• Aim of the exercise:
Using the data that follows, return exactly the lines from the one that contains "IC9: NAND 74LS00" through the one that contains "U105: XOR 74HC86", ends included.
(Data to process begins)
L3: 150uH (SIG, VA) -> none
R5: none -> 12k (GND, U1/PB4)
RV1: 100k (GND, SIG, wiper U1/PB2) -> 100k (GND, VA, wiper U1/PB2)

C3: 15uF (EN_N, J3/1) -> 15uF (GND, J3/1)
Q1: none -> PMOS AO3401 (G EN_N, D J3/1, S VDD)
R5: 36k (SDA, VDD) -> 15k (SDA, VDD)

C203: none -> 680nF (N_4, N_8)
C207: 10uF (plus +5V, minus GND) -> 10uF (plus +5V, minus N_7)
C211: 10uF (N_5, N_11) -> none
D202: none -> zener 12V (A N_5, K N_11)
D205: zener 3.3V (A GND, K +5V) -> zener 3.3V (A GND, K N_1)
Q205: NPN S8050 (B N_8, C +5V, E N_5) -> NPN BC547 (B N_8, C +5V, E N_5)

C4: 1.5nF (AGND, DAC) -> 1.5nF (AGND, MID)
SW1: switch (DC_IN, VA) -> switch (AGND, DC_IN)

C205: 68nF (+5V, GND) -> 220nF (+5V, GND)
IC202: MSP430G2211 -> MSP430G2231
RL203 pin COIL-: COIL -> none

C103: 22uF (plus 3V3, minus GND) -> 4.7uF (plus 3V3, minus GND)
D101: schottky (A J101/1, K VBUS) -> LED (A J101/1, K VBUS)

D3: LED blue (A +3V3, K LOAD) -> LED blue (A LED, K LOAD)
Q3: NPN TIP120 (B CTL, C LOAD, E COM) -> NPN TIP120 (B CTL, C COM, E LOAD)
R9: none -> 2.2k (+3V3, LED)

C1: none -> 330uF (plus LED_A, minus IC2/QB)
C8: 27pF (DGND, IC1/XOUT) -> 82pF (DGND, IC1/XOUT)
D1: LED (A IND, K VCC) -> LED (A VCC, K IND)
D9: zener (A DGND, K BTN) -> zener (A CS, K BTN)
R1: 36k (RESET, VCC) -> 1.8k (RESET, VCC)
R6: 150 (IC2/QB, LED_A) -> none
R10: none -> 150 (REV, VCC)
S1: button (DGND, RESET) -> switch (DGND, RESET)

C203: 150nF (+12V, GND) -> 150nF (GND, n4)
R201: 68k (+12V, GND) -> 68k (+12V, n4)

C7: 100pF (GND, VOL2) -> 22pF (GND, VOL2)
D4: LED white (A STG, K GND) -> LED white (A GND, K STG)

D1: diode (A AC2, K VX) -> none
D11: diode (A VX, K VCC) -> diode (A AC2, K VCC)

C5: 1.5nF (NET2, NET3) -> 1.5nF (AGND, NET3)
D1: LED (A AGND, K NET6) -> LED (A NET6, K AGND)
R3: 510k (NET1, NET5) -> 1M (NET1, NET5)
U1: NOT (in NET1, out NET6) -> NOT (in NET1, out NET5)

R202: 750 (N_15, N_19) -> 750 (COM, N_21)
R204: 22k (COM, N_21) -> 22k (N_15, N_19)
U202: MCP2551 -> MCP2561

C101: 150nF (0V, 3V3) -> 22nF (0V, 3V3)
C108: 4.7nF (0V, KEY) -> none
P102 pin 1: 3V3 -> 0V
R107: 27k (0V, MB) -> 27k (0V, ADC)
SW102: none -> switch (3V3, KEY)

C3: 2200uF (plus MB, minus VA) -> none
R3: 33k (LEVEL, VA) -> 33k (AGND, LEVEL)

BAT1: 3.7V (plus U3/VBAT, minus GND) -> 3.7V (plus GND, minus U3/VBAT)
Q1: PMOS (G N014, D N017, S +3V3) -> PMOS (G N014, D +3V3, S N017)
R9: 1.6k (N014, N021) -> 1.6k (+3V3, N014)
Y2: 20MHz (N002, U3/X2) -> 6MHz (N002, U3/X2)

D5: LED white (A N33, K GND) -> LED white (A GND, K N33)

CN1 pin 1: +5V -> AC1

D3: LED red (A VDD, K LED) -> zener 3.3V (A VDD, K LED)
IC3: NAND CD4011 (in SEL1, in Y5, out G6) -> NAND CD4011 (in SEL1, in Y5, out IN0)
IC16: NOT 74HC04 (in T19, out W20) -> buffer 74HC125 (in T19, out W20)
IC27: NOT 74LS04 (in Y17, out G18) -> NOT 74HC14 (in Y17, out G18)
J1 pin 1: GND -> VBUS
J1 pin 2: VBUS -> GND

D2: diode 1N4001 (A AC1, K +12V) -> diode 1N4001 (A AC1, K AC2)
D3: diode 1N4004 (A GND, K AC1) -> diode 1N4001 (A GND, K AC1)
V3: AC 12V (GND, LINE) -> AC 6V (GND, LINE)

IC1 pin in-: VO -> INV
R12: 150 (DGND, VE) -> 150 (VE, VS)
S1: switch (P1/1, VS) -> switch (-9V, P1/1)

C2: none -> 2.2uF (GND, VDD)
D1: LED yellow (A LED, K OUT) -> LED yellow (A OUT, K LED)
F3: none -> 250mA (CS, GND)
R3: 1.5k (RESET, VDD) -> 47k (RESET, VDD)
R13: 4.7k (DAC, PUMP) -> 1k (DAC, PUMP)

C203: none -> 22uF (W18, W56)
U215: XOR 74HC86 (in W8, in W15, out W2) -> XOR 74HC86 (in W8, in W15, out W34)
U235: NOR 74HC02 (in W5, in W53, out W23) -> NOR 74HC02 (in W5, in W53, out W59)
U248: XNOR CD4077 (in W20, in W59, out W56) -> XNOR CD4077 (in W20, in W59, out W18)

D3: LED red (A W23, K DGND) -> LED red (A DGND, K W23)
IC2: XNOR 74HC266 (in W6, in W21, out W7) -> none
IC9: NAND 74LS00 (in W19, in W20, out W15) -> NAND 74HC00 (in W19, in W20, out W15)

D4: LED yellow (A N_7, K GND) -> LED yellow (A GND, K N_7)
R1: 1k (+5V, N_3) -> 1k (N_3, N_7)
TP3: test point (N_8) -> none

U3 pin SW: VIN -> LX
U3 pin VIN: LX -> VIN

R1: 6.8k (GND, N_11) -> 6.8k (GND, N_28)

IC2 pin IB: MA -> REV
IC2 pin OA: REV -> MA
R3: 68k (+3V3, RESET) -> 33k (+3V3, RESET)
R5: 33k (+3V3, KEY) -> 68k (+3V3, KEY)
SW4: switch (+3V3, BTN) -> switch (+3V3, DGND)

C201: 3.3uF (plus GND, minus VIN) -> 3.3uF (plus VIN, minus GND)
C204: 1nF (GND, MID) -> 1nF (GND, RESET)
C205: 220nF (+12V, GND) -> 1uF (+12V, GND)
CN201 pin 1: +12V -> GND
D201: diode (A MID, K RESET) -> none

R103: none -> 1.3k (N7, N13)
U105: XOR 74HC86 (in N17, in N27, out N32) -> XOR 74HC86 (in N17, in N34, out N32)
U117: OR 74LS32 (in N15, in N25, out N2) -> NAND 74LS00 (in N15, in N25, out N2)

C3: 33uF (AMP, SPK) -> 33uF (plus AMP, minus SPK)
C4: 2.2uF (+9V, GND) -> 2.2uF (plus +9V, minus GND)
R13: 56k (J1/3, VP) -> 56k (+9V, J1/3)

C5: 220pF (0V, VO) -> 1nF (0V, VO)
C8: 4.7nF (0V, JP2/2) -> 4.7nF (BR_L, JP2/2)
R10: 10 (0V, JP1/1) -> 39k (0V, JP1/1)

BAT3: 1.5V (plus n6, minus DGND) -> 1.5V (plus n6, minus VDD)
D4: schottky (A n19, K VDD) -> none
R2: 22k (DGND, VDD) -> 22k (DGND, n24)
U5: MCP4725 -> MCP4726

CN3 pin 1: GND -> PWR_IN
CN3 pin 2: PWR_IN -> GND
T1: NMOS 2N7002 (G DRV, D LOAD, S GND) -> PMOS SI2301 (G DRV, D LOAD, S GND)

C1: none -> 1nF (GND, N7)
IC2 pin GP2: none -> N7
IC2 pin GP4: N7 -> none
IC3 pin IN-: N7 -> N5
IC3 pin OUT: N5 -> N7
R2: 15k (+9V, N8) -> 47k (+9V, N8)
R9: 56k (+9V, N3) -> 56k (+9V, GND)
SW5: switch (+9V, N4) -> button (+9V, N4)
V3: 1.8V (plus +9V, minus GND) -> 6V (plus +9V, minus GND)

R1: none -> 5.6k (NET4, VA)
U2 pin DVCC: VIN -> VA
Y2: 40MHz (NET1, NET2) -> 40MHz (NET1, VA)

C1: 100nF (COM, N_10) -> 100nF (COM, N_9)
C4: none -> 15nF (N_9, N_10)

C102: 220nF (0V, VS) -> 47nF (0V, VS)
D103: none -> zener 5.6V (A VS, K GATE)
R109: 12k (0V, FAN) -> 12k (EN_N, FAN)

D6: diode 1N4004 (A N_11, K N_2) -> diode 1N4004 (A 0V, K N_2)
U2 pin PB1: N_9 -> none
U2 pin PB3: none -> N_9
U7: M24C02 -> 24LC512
(Data to process ends)
• Output of the exercise:
IC9: NAND 74LS00 (in W19, in W20, out W15) -> NAND 74HC00 (in W19, in W20, out W15)

D4: LED yellow (A N_7, K GND) -> LED yellow (A GND, K N_7)
R1: 1k (+5V, N_3) -> 1k (N_3, N_7)
TP3: test point (N_8) -> none

U3 pin SW: VIN -> LX
U3 pin VIN: LX -> VIN

R1: 6.8k (GND, N_11) -> 6.8k (GND, N_28)

IC2 pin IB: MA -> REV
IC2 pin OA: REV -> MA
R3: 68k (+3V3, RESET) -> 33k (+3V3, RESET)
R5: 33k (+3V3, KEY) -> 68k (+3V3, KEY)
SW4: switch (+3V3, BTN) -> switch (+3V3, DGND)

C201: 3.3uF (plus GND, minus VIN) -> 3.3uF (plus VIN, minus GND)
C204: 1nF (GND, MID) -> 1nF (GND, RESET)
C205: 220nF (+12V, GND) -> 1uF (+12V, GND)
CN201 pin 1: +12V -> GND
D201: diode (A MID, K RESET) -> none

R103: none -> 1.3k (N7, N13)
U105: XOR 74HC86 (in N17, in N27, out N32) -> XOR 74HC86 (in N17, in N34, out N32)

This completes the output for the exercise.